*** TASK MATERIAL Section Begins ***

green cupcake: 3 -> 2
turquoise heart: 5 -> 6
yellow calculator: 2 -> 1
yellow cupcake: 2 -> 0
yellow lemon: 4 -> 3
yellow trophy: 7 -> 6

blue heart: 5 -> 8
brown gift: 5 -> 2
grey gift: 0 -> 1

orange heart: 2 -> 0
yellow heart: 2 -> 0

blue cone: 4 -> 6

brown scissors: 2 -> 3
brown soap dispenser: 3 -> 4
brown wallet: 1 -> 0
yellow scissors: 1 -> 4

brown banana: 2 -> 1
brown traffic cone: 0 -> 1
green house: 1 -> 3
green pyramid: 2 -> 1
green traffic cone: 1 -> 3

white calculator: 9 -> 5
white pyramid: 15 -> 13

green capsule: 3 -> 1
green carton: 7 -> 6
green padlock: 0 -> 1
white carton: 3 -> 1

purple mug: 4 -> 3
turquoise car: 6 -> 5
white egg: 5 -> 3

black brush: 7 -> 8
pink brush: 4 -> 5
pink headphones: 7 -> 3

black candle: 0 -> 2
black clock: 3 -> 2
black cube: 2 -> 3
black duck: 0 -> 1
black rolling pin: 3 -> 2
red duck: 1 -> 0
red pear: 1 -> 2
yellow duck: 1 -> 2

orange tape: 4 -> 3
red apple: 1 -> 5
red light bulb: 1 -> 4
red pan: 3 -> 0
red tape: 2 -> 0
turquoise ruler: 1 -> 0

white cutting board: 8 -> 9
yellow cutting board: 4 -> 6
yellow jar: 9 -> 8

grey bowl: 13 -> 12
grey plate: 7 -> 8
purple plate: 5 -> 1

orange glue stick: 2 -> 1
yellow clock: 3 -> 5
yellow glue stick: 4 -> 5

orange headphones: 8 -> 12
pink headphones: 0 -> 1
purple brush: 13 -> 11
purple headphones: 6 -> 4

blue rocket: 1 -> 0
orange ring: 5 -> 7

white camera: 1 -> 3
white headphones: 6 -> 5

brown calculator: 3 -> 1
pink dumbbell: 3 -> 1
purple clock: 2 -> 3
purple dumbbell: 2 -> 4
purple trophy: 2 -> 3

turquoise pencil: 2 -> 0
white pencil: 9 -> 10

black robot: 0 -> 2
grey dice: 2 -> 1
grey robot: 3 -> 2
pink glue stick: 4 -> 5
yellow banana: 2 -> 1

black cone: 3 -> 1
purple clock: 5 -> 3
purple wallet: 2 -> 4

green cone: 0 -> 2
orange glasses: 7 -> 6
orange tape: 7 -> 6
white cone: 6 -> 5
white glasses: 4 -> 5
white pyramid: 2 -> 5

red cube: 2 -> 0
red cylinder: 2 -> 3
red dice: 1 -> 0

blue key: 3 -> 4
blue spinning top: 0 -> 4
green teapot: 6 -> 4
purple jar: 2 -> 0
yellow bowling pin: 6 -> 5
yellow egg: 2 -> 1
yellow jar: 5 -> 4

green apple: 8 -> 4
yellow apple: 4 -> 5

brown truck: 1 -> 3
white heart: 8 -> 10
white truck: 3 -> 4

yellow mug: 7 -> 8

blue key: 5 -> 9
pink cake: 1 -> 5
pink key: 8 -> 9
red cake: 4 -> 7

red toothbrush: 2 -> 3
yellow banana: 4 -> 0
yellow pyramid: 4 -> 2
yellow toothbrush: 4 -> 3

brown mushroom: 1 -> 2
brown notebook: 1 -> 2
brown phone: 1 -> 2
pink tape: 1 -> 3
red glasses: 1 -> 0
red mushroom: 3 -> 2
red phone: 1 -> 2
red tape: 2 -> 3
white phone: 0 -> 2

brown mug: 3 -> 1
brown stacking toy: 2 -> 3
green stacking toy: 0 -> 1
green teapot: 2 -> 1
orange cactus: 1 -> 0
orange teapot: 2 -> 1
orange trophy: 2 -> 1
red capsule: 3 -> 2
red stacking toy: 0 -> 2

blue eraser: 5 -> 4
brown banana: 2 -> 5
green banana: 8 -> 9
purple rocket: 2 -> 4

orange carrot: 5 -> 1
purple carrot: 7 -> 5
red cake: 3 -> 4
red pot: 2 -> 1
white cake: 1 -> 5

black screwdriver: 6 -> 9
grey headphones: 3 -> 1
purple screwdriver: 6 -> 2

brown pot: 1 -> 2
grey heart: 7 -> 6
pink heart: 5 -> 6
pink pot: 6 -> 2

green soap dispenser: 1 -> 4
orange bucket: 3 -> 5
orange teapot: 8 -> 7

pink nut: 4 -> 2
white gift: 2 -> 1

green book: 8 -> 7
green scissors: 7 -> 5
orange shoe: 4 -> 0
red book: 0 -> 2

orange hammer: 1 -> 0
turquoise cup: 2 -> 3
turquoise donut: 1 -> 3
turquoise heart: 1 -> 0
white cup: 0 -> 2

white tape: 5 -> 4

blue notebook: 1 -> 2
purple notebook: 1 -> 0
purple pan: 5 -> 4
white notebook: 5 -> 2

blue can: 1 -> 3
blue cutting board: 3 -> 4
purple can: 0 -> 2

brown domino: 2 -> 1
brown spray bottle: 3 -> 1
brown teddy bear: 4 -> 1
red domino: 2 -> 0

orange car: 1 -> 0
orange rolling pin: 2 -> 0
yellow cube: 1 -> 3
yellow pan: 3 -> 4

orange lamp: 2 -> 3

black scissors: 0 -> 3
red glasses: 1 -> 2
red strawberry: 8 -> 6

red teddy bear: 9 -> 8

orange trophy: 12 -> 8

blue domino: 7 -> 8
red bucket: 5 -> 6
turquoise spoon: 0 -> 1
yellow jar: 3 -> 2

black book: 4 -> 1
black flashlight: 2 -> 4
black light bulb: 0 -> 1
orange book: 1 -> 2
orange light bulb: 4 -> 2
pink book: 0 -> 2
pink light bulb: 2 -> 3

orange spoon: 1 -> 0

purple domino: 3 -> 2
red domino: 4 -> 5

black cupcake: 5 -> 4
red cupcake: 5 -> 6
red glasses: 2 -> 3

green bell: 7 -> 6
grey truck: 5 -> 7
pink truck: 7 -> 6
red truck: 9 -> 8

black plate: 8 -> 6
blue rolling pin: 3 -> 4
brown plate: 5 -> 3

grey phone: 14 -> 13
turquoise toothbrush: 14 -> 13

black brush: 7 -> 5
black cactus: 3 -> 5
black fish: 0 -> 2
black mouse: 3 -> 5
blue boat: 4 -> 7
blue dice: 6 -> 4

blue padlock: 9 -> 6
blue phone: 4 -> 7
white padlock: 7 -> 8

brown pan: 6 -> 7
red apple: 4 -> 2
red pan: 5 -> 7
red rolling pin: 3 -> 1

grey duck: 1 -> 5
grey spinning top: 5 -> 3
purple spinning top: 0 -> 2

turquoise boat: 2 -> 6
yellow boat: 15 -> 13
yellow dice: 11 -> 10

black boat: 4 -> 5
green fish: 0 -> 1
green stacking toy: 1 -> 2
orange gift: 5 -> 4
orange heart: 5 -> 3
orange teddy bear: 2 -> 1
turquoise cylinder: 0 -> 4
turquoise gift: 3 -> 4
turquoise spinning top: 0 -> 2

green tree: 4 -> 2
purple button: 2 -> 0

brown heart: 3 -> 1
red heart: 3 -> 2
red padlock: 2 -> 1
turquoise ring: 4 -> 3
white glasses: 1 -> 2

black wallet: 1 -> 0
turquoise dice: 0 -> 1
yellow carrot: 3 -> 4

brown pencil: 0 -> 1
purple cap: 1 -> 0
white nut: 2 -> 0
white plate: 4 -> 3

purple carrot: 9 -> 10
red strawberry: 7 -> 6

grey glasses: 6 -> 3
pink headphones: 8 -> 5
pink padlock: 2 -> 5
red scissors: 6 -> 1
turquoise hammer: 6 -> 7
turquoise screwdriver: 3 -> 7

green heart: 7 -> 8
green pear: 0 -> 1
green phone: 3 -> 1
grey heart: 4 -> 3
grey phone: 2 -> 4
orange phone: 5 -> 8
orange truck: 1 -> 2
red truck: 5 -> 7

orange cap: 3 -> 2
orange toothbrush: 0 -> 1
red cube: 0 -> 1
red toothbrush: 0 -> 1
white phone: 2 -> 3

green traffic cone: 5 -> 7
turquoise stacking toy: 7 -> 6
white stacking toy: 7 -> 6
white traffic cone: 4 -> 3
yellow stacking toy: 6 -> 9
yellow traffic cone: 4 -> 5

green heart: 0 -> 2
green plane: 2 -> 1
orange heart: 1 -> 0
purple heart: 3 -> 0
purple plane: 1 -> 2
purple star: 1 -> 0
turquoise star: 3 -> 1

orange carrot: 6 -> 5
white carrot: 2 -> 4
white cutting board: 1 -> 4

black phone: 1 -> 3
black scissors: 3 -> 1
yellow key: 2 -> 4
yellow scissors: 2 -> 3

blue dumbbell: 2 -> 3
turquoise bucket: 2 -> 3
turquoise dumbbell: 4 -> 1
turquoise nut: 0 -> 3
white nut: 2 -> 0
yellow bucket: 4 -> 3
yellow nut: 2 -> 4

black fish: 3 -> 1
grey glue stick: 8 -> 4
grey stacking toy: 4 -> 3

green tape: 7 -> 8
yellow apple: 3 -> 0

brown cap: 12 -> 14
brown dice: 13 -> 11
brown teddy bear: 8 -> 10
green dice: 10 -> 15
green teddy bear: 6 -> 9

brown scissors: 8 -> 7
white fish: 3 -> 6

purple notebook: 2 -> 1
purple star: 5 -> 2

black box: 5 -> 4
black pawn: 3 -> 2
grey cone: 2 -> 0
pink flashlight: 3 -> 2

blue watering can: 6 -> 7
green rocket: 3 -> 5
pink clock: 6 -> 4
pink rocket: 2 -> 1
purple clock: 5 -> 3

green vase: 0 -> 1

*** TASK MATERIAL Section Ends ***

◆ **WHAT YOU ARE ASKED TO DO**
The response consists of the lines above that contain "clock".

◆ **FINISHED TASK**
black clock: 3 -> 2
yellow clock: 3 -> 5
purple clock: 2 -> 3
purple clock: 5 -> 3
pink clock: 6 -> 4
purple clock: 5 -> 3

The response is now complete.